-- Opening Marker --

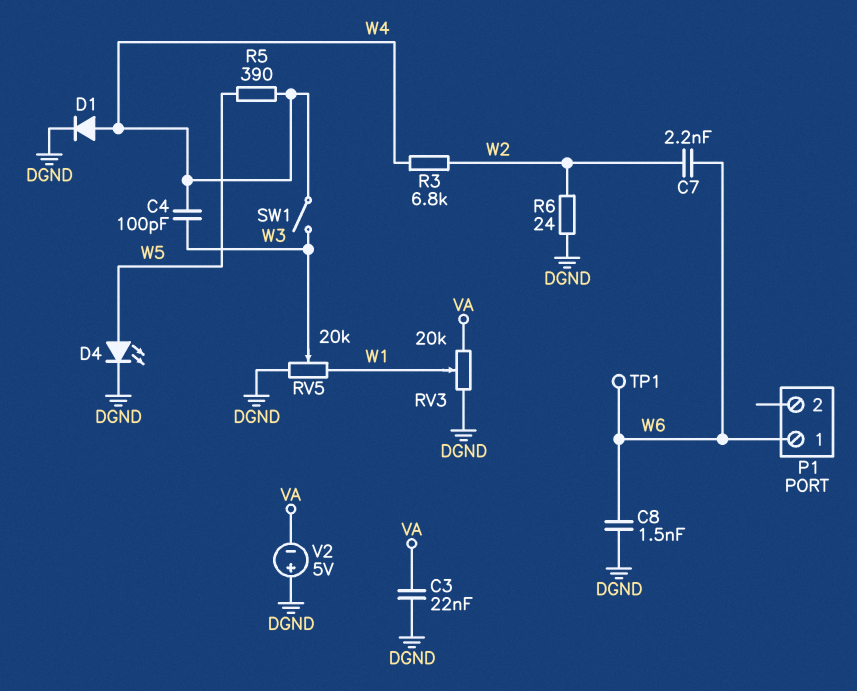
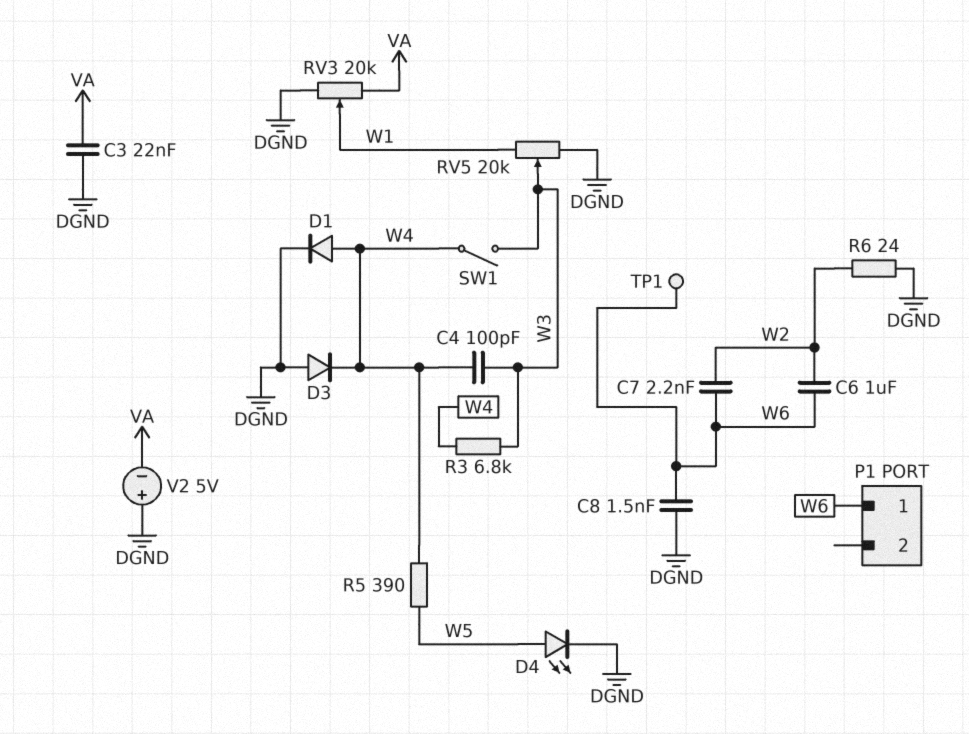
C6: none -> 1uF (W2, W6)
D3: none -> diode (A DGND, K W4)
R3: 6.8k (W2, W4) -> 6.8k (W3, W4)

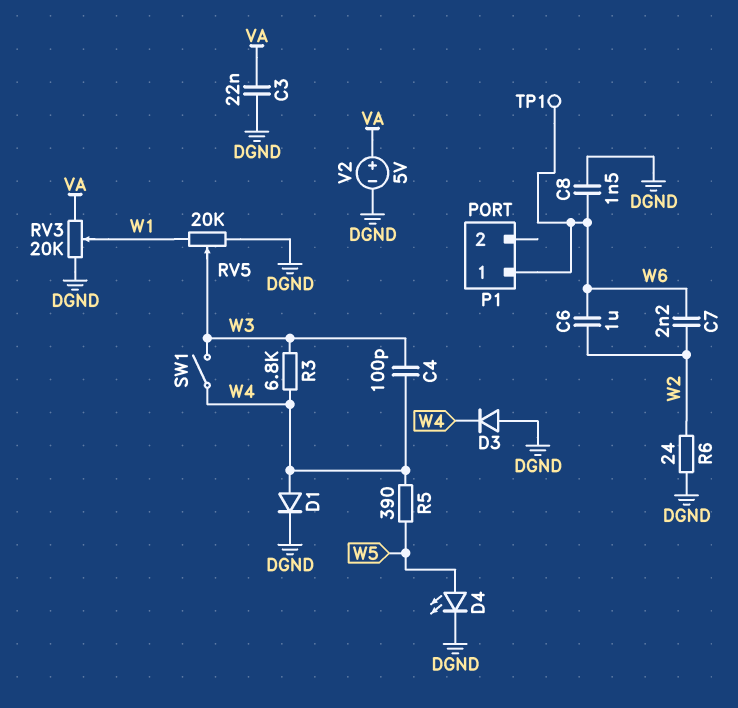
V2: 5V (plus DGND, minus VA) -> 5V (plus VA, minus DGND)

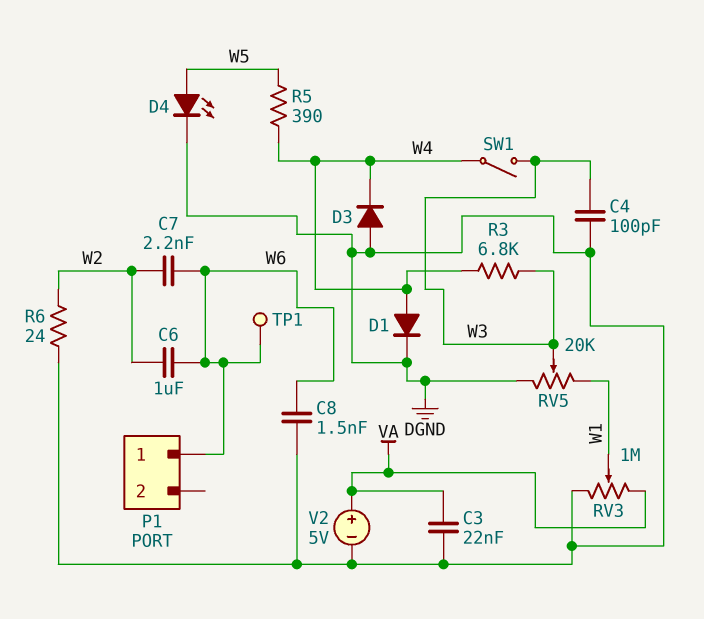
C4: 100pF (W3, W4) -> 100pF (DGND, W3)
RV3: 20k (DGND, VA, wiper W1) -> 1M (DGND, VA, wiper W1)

-- Closing Marker --

-- Activity --
If a line in the records above includes the string "none", copy it.

-- Your solution --
C6: none -> 1uF (W2, W6)
D3: none -> diode (A DGND, K W4)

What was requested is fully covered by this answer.